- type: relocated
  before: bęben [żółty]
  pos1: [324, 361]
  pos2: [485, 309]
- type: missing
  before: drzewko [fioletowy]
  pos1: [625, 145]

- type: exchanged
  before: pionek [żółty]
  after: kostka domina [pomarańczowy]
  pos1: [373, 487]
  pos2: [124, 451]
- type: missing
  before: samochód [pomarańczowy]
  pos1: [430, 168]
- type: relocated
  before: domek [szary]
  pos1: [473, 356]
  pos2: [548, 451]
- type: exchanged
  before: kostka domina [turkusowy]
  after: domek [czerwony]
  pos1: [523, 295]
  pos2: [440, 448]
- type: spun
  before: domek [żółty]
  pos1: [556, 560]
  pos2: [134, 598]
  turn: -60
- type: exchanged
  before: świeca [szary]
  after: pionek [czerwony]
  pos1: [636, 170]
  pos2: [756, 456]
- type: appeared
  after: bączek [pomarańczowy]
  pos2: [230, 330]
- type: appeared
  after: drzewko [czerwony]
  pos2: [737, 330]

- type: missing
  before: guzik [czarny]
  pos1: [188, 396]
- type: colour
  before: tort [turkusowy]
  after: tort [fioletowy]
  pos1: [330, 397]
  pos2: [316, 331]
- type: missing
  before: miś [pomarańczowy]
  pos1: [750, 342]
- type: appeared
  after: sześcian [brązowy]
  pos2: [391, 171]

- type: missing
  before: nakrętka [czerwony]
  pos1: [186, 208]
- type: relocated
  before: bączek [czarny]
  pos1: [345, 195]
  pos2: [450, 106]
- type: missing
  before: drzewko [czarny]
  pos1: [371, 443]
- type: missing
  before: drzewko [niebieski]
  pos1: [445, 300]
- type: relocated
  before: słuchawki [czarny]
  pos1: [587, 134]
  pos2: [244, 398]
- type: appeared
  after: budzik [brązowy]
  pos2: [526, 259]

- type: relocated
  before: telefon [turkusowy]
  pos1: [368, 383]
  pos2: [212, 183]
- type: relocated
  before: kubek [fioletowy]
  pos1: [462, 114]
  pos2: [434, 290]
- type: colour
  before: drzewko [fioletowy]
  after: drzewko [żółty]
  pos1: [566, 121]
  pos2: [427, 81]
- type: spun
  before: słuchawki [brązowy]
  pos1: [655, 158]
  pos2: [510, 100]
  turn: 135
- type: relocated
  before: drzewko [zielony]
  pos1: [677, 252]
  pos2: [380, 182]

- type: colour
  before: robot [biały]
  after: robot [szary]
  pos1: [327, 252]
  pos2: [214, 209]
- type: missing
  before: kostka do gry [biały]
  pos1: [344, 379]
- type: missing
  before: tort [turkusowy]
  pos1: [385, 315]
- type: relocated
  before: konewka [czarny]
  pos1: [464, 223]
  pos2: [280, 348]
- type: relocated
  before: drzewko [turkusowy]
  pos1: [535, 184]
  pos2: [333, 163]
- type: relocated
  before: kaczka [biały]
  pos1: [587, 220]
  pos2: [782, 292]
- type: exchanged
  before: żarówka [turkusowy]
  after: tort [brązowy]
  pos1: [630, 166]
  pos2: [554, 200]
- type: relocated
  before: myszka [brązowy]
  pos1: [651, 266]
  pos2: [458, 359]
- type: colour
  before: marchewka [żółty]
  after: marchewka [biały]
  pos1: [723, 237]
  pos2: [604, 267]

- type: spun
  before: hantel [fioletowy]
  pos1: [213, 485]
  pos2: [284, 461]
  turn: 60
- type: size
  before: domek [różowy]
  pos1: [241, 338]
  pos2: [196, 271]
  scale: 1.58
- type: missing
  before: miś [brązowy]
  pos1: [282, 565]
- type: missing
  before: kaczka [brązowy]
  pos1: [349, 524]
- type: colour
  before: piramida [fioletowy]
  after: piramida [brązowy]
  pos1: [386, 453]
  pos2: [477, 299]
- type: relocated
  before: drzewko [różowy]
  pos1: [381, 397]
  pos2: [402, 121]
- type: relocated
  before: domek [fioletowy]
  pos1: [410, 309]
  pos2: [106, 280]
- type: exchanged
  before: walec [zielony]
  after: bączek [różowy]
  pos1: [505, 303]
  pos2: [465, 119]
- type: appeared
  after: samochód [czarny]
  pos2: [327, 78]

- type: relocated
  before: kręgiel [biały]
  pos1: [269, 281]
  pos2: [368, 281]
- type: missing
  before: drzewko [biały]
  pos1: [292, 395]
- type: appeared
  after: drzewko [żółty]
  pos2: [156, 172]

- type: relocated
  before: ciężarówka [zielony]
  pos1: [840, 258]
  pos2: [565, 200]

=-=-=-=-=

TASK OBJECTIVE: Scan the lines above, and whenever one holds the string "słuchawki", copy it.

YOUR SOLUTION:
  before: słuchawki [czarny]
  before: słuchawki [brązowy]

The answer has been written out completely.